REQUIREMENT. Repeat each entry exactly. Drop every image.

[[ DATA FOR PROCESSING open ]]

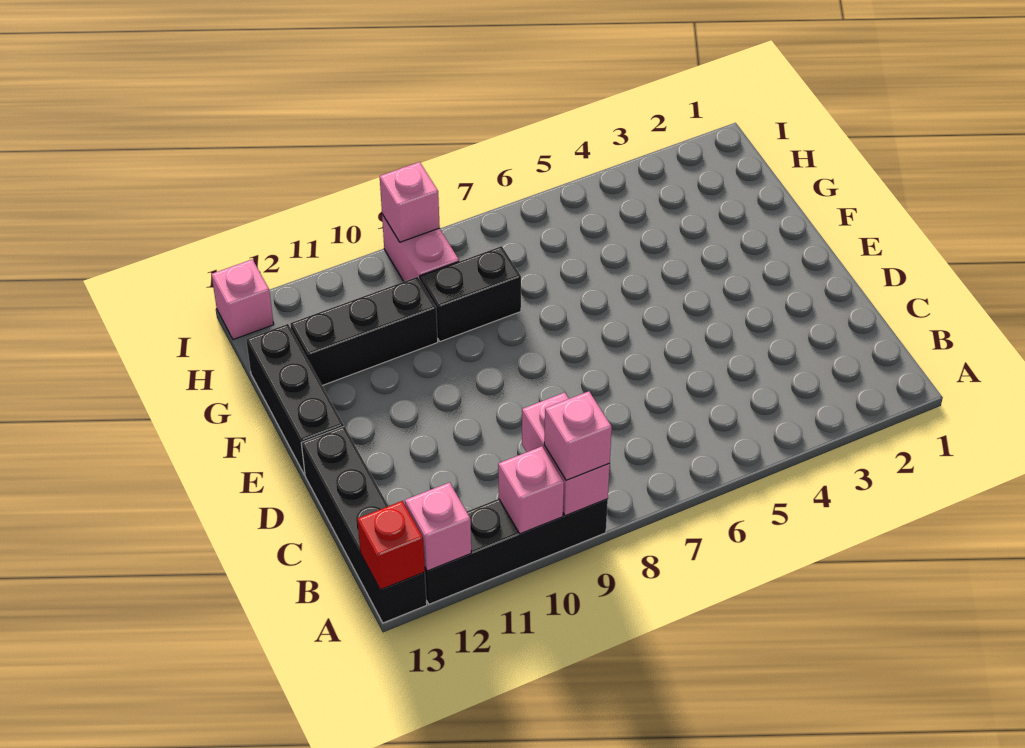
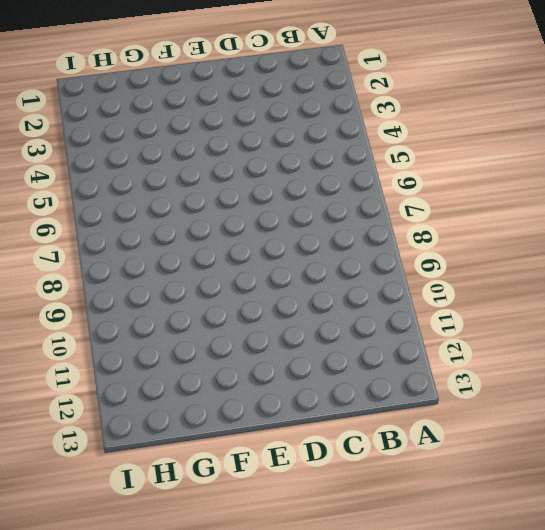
none -> black brick A9:A12 level 1
none -> black brick A13:D13 level 1
none -> black brick E13:G13 level 1

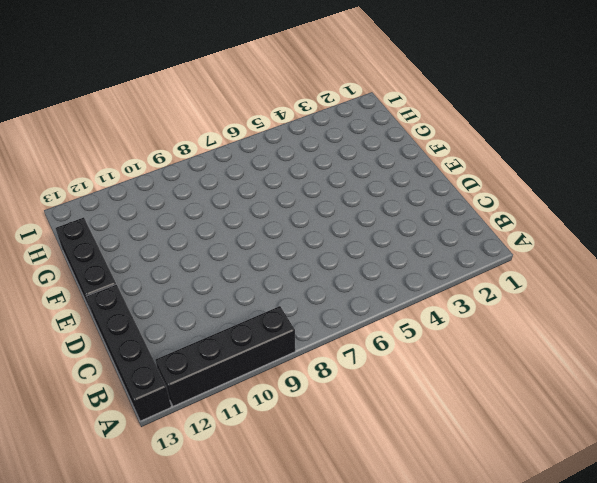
none -> black brick G8:G9 level 1
none -> black brick G10:G12 level 1
none -> pink brick H9:I9 level 1

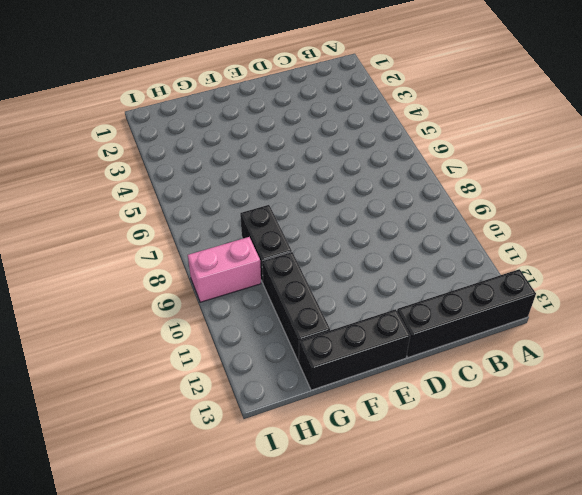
none -> black brick A9:A12 level 1
none -> pink brick I13 level 1
none -> pink brick A9:B9 level 2

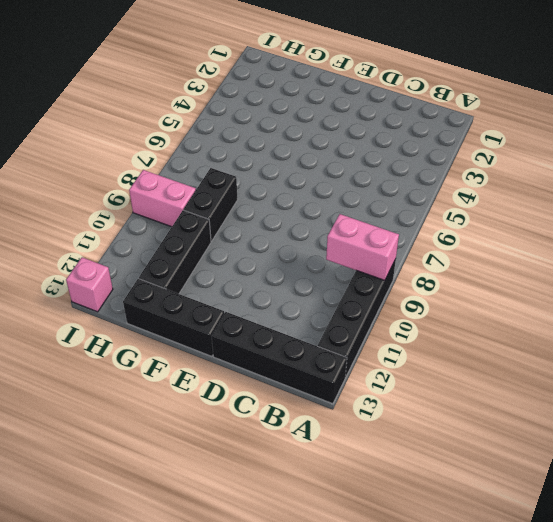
none -> pink brick A10 level 2
none -> pink brick A12 level 2
none -> red brick A13 level 2

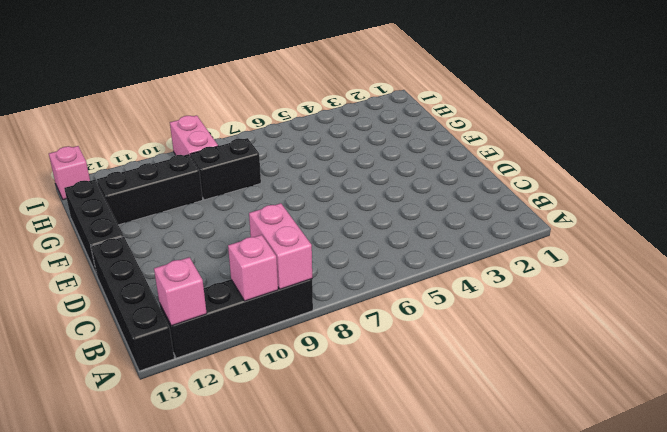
none -> red brick A13 level 2
none -> pink brick I9 level 2
none -> pink brick A9 level 3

[[ DATA FOR PROCESSING closed ]]

EXERCISE RESPONSE.
none -> black brick A9:A12 level 1
none -> black brick A13:D13 level 1
none -> black brick E13:G13 level 1

none -> black brick G8:G9 level 1
none -> black brick G10:G12 level 1
none -> pink brick H9:I9 level 1

none -> black brick A9:A12 level 1
none -> pink brick I13 level 1
none -> pink brick A9:B9 level 2

none -> pink brick A10 level 2
none -> pink brick A12 level 2
none -> red brick A13 level 2

none -> red brick A13 level 2
none -> pink brick I9 level 2
none -> pink brick A9 level 3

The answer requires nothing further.